• WORK ITEM: Leaving out any pictures, transcribe every record exactly.

Stored items:

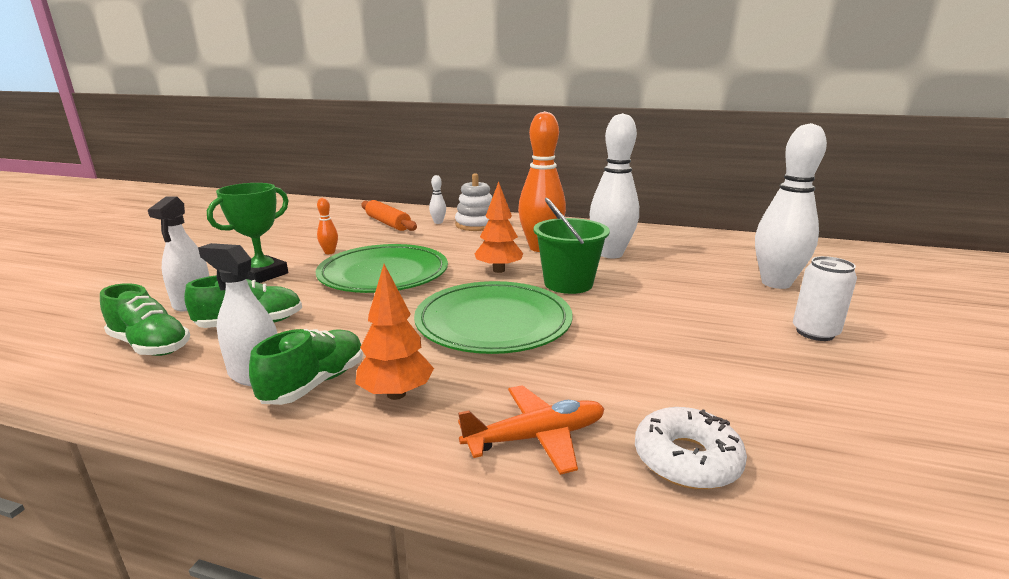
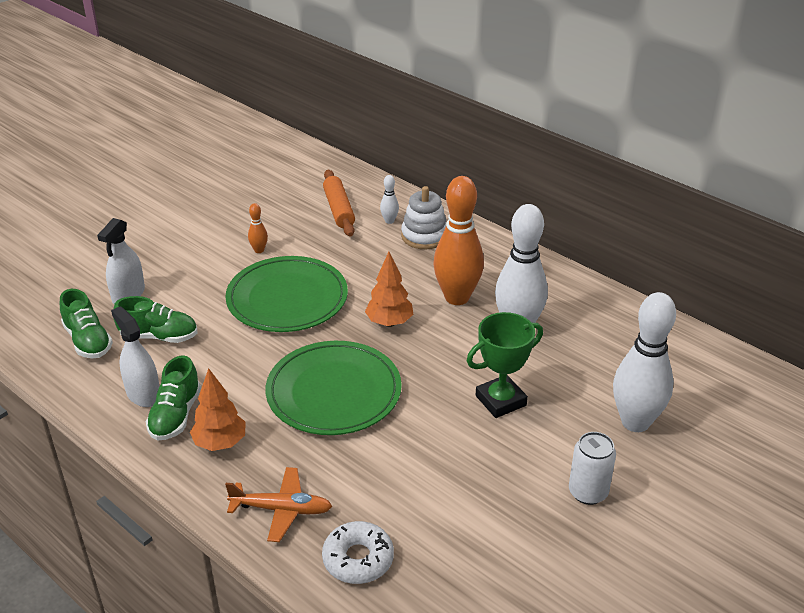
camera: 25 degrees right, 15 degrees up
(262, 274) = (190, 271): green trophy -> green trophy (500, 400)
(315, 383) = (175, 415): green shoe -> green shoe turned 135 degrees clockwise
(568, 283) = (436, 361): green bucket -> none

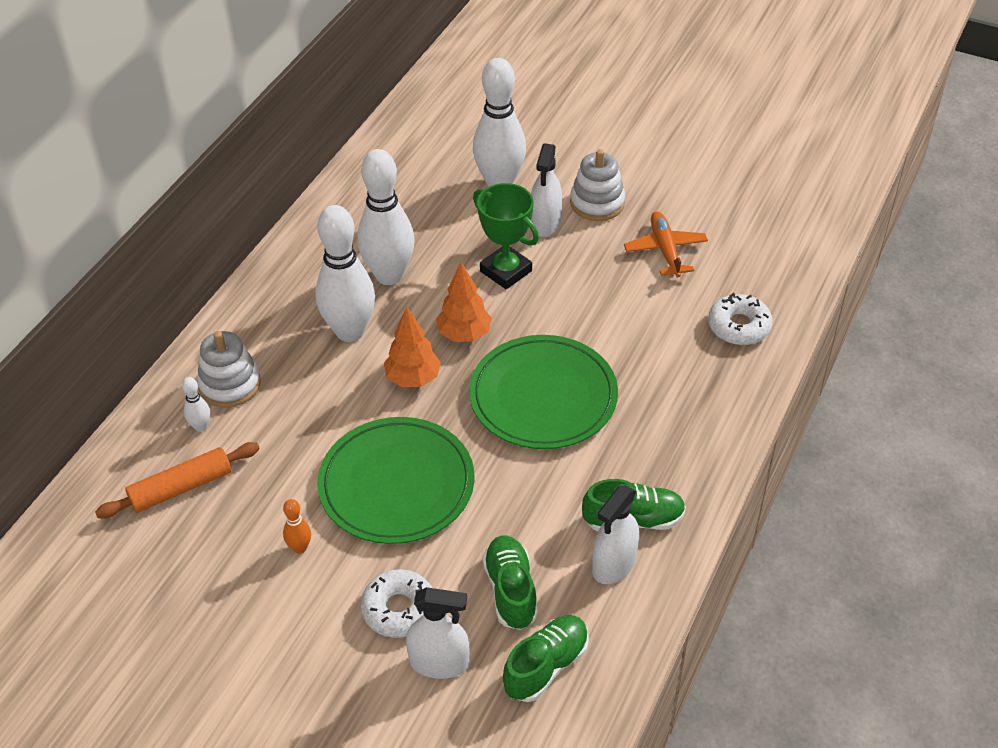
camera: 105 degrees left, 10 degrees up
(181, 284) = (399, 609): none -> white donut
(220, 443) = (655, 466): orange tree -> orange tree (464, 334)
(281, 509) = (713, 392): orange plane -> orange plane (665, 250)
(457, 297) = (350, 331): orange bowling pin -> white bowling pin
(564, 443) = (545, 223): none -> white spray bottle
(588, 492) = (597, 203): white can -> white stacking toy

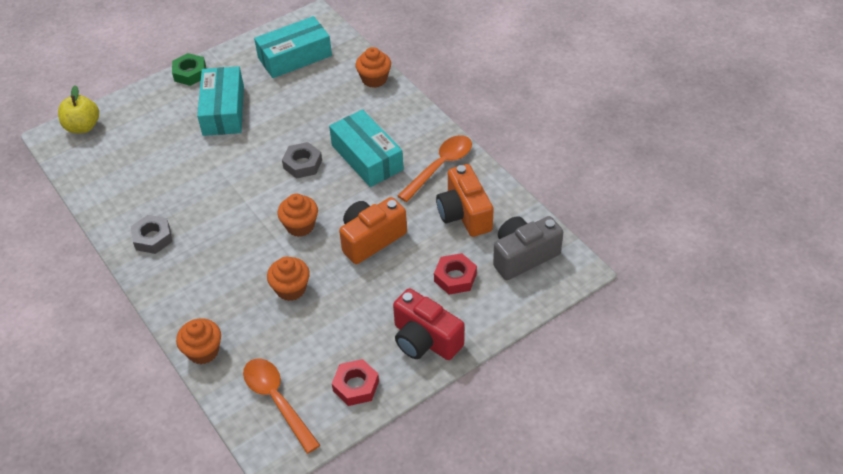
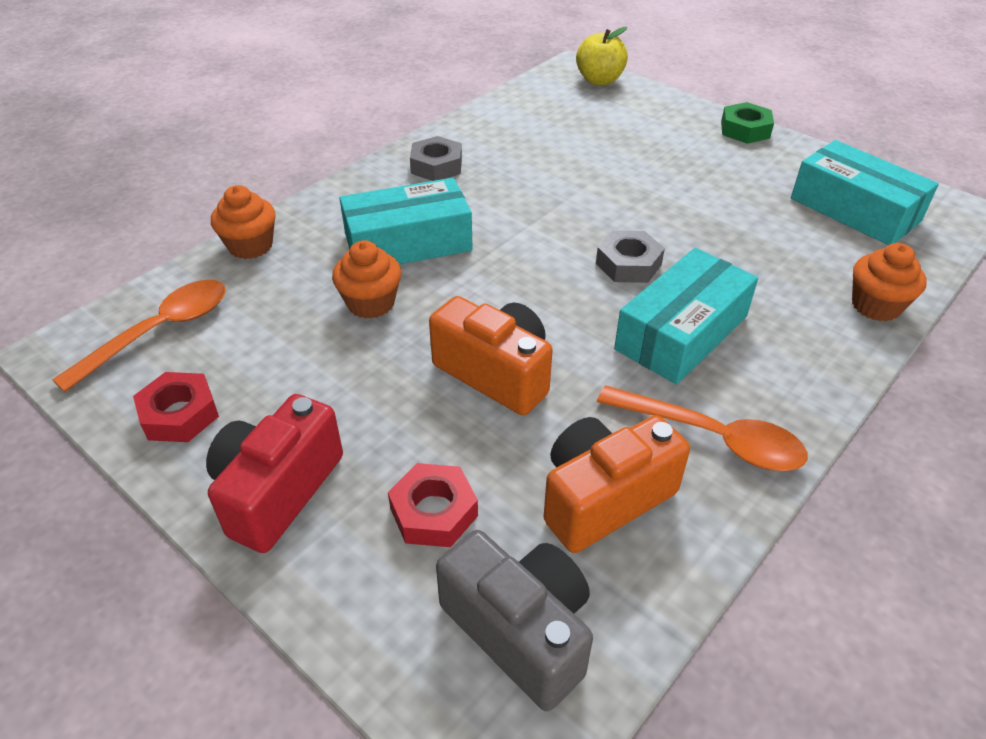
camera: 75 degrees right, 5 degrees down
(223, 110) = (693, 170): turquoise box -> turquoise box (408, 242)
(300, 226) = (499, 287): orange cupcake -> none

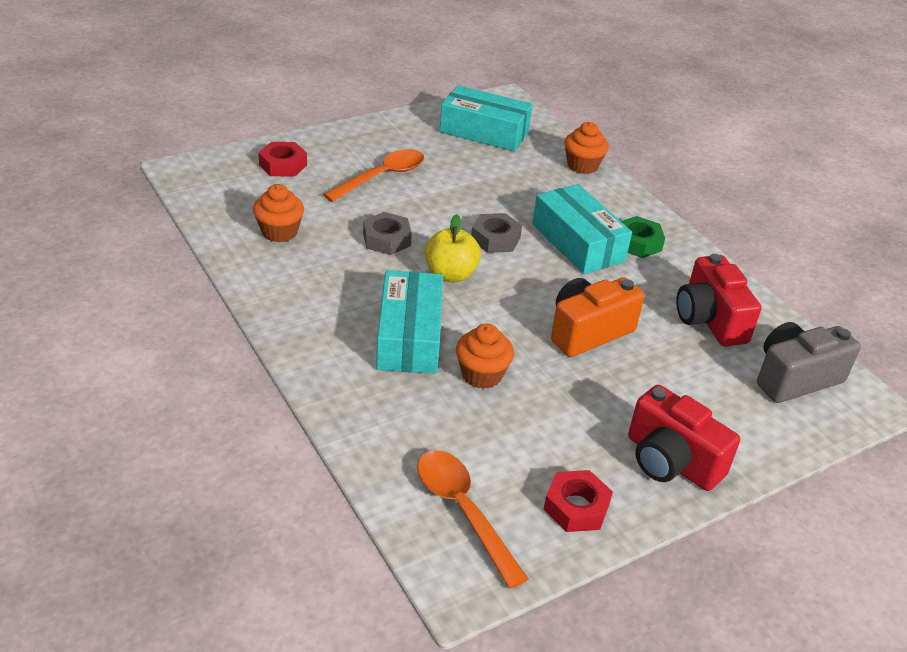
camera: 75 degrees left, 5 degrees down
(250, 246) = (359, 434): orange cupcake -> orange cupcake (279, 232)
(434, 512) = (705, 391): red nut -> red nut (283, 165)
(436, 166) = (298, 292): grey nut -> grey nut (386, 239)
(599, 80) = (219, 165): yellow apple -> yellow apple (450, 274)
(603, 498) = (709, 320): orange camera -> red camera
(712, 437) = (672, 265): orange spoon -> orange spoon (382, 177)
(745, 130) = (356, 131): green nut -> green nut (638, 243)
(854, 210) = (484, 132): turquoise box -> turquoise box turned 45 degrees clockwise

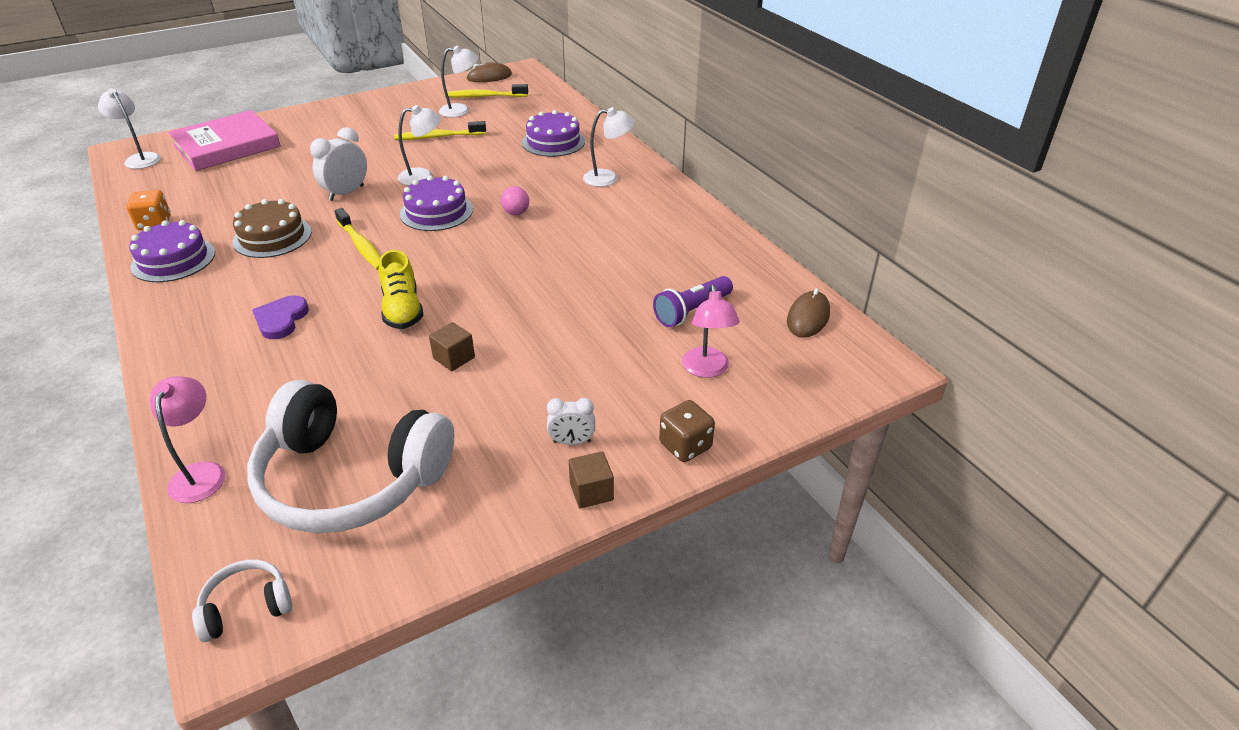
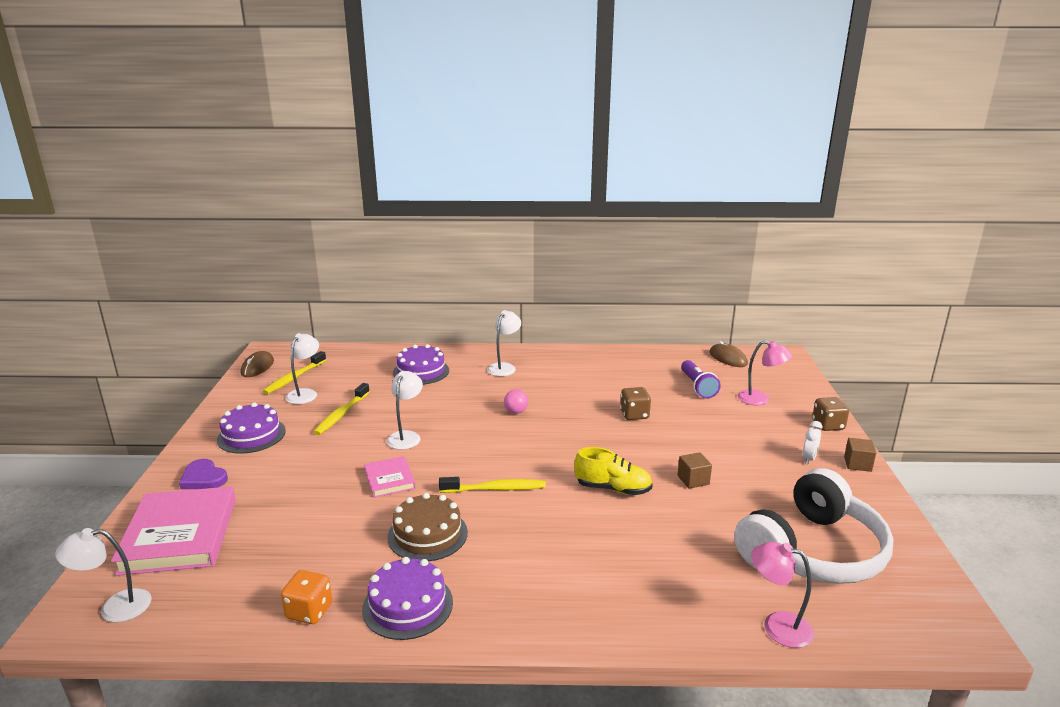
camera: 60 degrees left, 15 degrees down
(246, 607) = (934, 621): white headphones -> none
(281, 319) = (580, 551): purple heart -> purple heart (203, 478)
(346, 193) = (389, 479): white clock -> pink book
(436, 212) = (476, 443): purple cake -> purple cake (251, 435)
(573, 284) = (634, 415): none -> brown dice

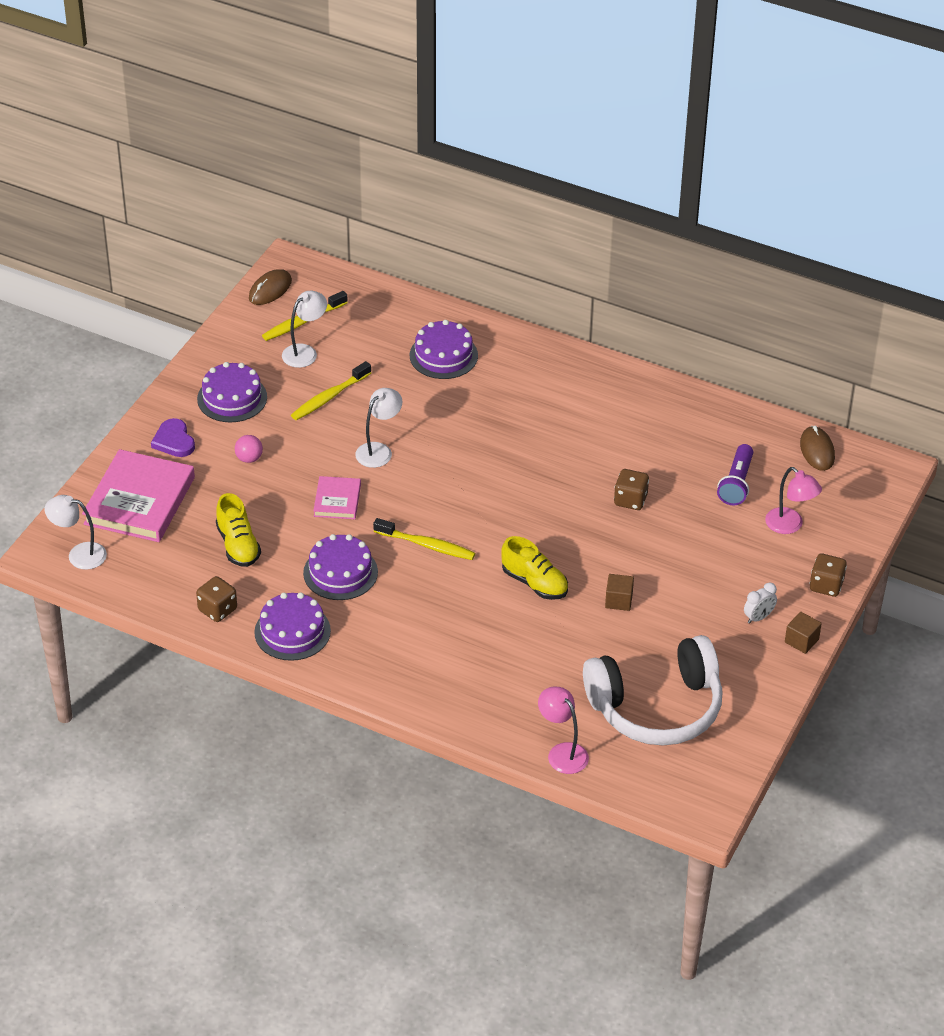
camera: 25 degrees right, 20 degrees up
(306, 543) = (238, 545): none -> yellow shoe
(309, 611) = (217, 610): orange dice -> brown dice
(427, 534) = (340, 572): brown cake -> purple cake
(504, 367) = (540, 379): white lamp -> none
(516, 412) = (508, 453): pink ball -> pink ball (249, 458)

• ANSWER SECTION:
camera: 25 degrees right, 15 degrees up
(262, 274) = (190, 271): green trophy -> green trophy (500, 400)
(315, 383) = (175, 415): green shoe -> green shoe turned 135 degrees clockwise
(568, 283) = (436, 361): green bucket -> none

camera: 105 degrees left, 10 degrees up
(181, 284) = (399, 609): none -> white donut
(220, 443) = (655, 466): orange tree -> orange tree (464, 334)
(281, 509) = (713, 392): orange plane -> orange plane (665, 250)
(457, 297) = (350, 331): orange bowling pin -> white bowling pin
(564, 443) = (545, 223): none -> white spray bottle
(588, 492) = (597, 203): white can -> white stacking toy

camera: 75 degrees right, 5 degrees down
(223, 110) = (693, 170): turquoise box -> turquoise box (408, 242)
(300, 226) = (499, 287): orange cupcake -> none

camera: 75 degrees left, 5 degrees down
(250, 246) = (359, 434): orange cupcake -> orange cupcake (279, 232)
(434, 512) = (705, 391): red nut -> red nut (283, 165)
(436, 166) = (298, 292): grey nut -> grey nut (386, 239)
(599, 80) = (219, 165): yellow apple -> yellow apple (450, 274)
(603, 498) = (709, 320): orange camera -> red camera
(712, 437) = (672, 265): orange spoon -> orange spoon (382, 177)
(745, 130) = (356, 131): green nut -> green nut (638, 243)
(854, 210) = (484, 132): turquoise box -> turquoise box turned 45 degrees clockwise

camera: 60 degrees left, 15 degrees down
(246, 607) = (934, 621): white headphones -> none
(281, 319) = (580, 551): purple heart -> purple heart (203, 478)
(346, 193) = (389, 479): white clock -> pink book
(436, 212) = (476, 443): purple cake -> purple cake (251, 435)
(573, 284) = (634, 415): none -> brown dice

camera: 25 degrees right, 20 degrees up
(306, 543) = (238, 545): none -> yellow shoe
(309, 611) = (217, 610): orange dice -> brown dice
(427, 534) = (340, 572): brown cake -> purple cake
(504, 367) = (540, 379): white lamp -> none
(516, 412) = (508, 453): pink ball -> pink ball (249, 458)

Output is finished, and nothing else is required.